The expected answer is a copy of every line in the listing that has the word "left".

----------

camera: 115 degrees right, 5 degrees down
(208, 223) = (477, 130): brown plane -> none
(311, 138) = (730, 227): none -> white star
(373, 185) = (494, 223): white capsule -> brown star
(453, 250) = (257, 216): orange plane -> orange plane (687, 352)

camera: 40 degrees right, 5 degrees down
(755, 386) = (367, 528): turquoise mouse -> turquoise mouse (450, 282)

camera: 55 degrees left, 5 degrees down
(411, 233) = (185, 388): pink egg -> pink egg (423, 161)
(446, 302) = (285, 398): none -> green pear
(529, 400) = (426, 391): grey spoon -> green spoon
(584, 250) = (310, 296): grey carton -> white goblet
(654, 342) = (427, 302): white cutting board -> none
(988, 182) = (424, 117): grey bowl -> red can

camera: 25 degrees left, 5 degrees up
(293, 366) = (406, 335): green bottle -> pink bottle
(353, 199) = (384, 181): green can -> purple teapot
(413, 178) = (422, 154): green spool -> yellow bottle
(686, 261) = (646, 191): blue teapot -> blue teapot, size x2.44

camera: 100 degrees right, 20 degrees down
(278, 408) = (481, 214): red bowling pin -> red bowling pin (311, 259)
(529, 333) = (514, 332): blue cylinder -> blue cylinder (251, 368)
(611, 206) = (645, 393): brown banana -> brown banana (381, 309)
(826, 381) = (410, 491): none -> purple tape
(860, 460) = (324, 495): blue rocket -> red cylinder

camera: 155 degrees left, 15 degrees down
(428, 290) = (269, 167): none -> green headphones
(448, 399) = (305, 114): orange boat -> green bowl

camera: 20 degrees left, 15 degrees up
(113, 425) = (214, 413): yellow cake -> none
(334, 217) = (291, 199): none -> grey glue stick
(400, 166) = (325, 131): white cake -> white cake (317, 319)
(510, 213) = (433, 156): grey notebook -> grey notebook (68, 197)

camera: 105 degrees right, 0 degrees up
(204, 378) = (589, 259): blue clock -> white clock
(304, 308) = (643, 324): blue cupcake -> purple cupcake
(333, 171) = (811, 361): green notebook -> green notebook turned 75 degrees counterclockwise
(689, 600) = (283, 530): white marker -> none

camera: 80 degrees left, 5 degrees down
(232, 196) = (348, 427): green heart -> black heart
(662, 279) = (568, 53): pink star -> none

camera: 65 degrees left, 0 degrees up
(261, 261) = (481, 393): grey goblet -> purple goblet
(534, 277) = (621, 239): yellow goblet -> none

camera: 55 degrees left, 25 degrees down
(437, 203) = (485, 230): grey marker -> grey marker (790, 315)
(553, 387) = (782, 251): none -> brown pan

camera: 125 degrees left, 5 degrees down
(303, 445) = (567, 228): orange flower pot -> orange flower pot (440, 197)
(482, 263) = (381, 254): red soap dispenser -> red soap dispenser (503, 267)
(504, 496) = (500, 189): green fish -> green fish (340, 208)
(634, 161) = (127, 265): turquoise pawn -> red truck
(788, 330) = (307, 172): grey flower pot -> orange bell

----------

- RESPONSE
camera: 55 degrees left, 5 degrees down
camera: 25 degrees left, 5 degrees up
camera: 155 degrees left, 15 degrees down
camera: 20 degrees left, 15 degrees up
camera: 80 degrees left, 5 degrees down
camera: 65 degrees left, 0 degrees up
camera: 55 degrees left, 25 degrees down
camera: 125 degrees left, 5 degrees down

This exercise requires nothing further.